### Task requirements
Your output should repeat each record below with no differences.

### Data records
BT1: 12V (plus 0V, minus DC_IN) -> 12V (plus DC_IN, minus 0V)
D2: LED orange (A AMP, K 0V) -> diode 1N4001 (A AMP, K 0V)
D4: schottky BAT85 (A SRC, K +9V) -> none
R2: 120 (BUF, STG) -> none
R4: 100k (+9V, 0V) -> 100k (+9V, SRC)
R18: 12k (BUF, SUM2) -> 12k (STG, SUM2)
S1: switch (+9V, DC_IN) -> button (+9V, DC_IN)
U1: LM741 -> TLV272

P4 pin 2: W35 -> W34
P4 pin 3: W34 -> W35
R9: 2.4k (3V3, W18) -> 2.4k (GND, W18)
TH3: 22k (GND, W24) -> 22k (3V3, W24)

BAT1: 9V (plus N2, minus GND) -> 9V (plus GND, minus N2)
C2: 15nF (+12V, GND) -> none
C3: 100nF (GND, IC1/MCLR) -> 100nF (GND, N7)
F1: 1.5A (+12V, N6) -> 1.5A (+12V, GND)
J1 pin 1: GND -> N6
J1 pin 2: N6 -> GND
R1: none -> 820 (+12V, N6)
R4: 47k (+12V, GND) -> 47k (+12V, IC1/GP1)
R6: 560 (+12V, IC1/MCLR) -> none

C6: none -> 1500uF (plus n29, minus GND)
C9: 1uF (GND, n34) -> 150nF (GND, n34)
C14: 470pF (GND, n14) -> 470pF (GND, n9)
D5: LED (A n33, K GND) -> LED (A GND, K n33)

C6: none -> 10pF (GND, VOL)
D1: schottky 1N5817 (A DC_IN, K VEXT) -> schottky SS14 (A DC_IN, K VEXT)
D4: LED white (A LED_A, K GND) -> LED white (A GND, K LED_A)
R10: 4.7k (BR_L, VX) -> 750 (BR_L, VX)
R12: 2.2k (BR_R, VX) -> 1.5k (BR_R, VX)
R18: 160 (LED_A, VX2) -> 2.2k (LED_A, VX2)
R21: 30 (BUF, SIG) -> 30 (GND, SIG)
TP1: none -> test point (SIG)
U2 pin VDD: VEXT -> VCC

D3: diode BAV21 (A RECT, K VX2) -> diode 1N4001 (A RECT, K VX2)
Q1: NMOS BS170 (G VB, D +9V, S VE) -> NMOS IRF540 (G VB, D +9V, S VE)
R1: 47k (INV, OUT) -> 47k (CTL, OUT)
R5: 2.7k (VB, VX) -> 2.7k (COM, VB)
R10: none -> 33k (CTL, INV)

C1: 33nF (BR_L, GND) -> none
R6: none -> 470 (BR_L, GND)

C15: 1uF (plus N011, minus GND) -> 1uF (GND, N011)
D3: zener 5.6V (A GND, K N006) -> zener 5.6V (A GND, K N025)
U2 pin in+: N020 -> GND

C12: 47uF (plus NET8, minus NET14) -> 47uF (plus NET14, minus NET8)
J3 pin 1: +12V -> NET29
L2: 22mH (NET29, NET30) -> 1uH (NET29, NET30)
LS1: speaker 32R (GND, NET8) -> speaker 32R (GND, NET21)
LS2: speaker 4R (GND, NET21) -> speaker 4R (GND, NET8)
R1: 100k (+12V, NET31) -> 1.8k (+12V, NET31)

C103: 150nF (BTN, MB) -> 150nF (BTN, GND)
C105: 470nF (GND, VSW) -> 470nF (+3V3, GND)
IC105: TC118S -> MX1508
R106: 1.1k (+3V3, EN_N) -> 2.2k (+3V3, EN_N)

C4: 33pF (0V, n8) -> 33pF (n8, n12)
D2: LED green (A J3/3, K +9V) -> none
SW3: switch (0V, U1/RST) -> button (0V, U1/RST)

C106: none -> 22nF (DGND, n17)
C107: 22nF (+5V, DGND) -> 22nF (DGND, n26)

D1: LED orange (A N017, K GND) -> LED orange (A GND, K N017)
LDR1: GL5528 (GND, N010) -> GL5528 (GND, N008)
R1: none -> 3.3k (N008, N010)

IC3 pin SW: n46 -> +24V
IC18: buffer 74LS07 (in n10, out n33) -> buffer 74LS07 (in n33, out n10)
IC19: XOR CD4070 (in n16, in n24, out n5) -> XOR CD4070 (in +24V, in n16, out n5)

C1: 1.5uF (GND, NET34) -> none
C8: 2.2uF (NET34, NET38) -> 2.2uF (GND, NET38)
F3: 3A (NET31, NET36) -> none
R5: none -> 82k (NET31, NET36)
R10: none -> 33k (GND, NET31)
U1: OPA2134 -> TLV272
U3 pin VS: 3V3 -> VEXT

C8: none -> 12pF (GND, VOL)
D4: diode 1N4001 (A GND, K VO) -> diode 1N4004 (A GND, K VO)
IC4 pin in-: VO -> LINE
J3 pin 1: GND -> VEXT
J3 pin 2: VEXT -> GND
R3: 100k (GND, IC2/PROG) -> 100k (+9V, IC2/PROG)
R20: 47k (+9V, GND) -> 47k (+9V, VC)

### Exercise output
BT1: 12V (plus 0V, minus DC_IN) -> 12V (plus DC_IN, minus 0V)
D2: LED orange (A AMP, K 0V) -> diode 1N4001 (A AMP, K 0V)
D4: schottky BAT85 (A SRC, K +9V) -> none
R2: 120 (BUF, STG) -> none
R4: 100k (+9V, 0V) -> 100k (+9V, SRC)
R18: 12k (BUF, SUM2) -> 12k (STG, SUM2)
S1: switch (+9V, DC_IN) -> button (+9V, DC_IN)
U1: LM741 -> TLV272

P4 pin 2: W35 -> W34
P4 pin 3: W34 -> W35
R9: 2.4k (3V3, W18) -> 2.4k (GND, W18)
TH3: 22k (GND, W24) -> 22k (3V3, W24)

BAT1: 9V (plus N2, minus GND) -> 9V (plus GND, minus N2)
C2: 15nF (+12V, GND) -> none
C3: 100nF (GND, IC1/MCLR) -> 100nF (GND, N7)
F1: 1.5A (+12V, N6) -> 1.5A (+12V, GND)
J1 pin 1: GND -> N6
J1 pin 2: N6 -> GND
R1: none -> 820 (+12V, N6)
R4: 47k (+12V, GND) -> 47k (+12V, IC1/GP1)
R6: 560 (+12V, IC1/MCLR) -> none

C6: none -> 1500uF (plus n29, minus GND)
C9: 1uF (GND, n34) -> 150nF (GND, n34)
C14: 470pF (GND, n14) -> 470pF (GND, n9)
D5: LED (A n33, K GND) -> LED (A GND, K n33)

C6: none -> 10pF (GND, VOL)
D1: schottky 1N5817 (A DC_IN, K VEXT) -> schottky SS14 (A DC_IN, K VEXT)
D4: LED white (A LED_A, K GND) -> LED white (A GND, K LED_A)
R10: 4.7k (BR_L, VX) -> 750 (BR_L, VX)
R12: 2.2k (BR_R, VX) -> 1.5k (BR_R, VX)
R18: 160 (LED_A, VX2) -> 2.2k (LED_A, VX2)
R21: 30 (BUF, SIG) -> 30 (GND, SIG)
TP1: none -> test point (SIG)
U2 pin VDD: VEXT -> VCC

D3: diode BAV21 (A RECT, K VX2) -> diode 1N4001 (A RECT, K VX2)
Q1: NMOS BS170 (G VB, D +9V, S VE) -> NMOS IRF540 (G VB, D +9V, S VE)
R1: 47k (INV, OUT) -> 47k (CTL, OUT)
R5: 2.7k (VB, VX) -> 2.7k (COM, VB)
R10: none -> 33k (CTL, INV)

C1: 33nF (BR_L, GND) -> none
R6: none -> 470 (BR_L, GND)

C15: 1uF (plus N011, minus GND) -> 1uF (GND, N011)
D3: zener 5.6V (A GND, K N006) -> zener 5.6V (A GND, K N025)
U2 pin in+: N020 -> GND

C12: 47uF (plus NET8, minus NET14) -> 47uF (plus NET14, minus NET8)
J3 pin 1: +12V -> NET29
L2: 22mH (NET29, NET30) -> 1uH (NET29, NET30)
LS1: speaker 32R (GND, NET8) -> speaker 32R (GND, NET21)
LS2: speaker 4R (GND, NET21) -> speaker 4R (GND, NET8)
R1: 100k (+12V, NET31) -> 1.8k (+12V, NET31)

C103: 150nF (BTN, MB) -> 150nF (BTN, GND)
C105: 470nF (GND, VSW) -> 470nF (+3V3, GND)
IC105: TC118S -> MX1508
R106: 1.1k (+3V3, EN_N) -> 2.2k (+3V3, EN_N)

C4: 33pF (0V, n8) -> 33pF (n8, n12)
D2: LED green (A J3/3, K +9V) -> none
SW3: switch (0V, U1/RST) -> button (0V, U1/RST)

C106: none -> 22nF (DGND, n17)
C107: 22nF (+5V, DGND) -> 22nF (DGND, n26)

D1: LED orange (A N017, K GND) -> LED orange (A GND, K N017)
LDR1: GL5528 (GND, N010) -> GL5528 (GND, N008)
R1: none -> 3.3k (N008, N010)

IC3 pin SW: n46 -> +24V
IC18: buffer 74LS07 (in n10, out n33) -> buffer 74LS07 (in n33, out n10)
IC19: XOR CD4070 (in n16, in n24, out n5) -> XOR CD4070 (in +24V, in n16, out n5)

C1: 1.5uF (GND, NET34) -> none
C8: 2.2uF (NET34, NET38) -> 2.2uF (GND, NET38)
F3: 3A (NET31, NET36) -> none
R5: none -> 82k (NET31, NET36)
R10: none -> 33k (GND, NET31)
U1: OPA2134 -> TLV272
U3 pin VS: 3V3 -> VEXT

C8: none -> 12pF (GND, VOL)
D4: diode 1N4001 (A GND, K VO) -> diode 1N4004 (A GND, K VO)
IC4 pin in-: VO -> LINE
J3 pin 1: GND -> VEXT
J3 pin 2: VEXT -> GND
R3: 100k (GND, IC2/PROG) -> 100k (+9V, IC2/PROG)
R20: 47k (+9V, GND) -> 47k (+9V, VC)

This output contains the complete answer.